> **WHAT TO PRODUCE**:
Once you find the line containing "camera: 55 degrees left, 5 degrees up" in the data below, copy it and each following line exactly, up to and including the line containing "(400, 318) = (587, 440): white", and nothing else.

---------- DATA TO USE

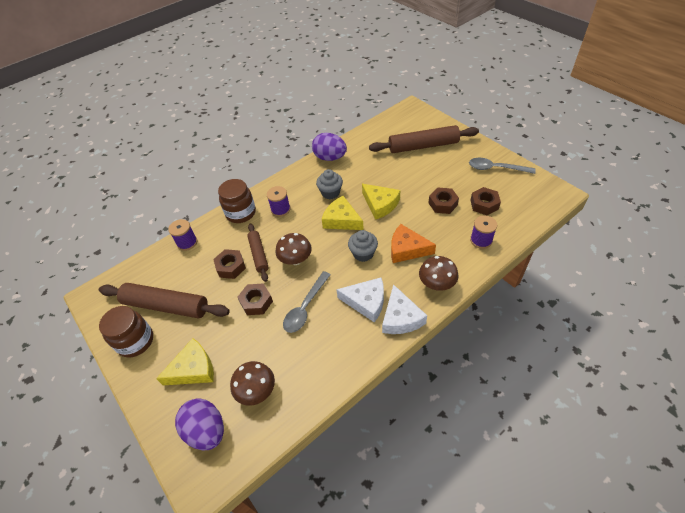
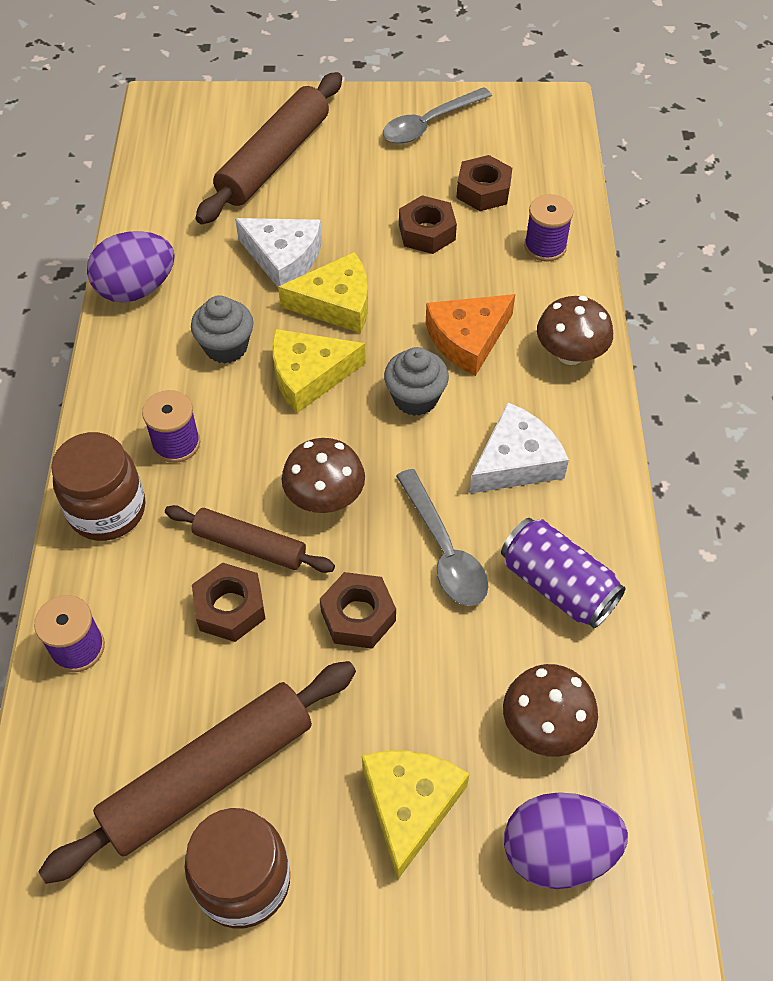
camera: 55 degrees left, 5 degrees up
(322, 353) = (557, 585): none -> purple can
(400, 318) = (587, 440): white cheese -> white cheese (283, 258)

--------------------
---------- DATA TO USE

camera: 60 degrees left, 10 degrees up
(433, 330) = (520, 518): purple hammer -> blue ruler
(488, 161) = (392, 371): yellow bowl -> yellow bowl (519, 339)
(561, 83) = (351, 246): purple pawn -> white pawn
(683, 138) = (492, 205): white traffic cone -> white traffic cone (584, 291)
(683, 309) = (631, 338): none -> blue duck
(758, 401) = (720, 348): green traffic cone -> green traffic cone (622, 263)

--------------------

> **ANSWER**:
camera: 55 degrees left, 5 degrees up
(322, 353) = (557, 585): none -> purple can
(400, 318) = (587, 440): white cheese -> white cheese (283, 258)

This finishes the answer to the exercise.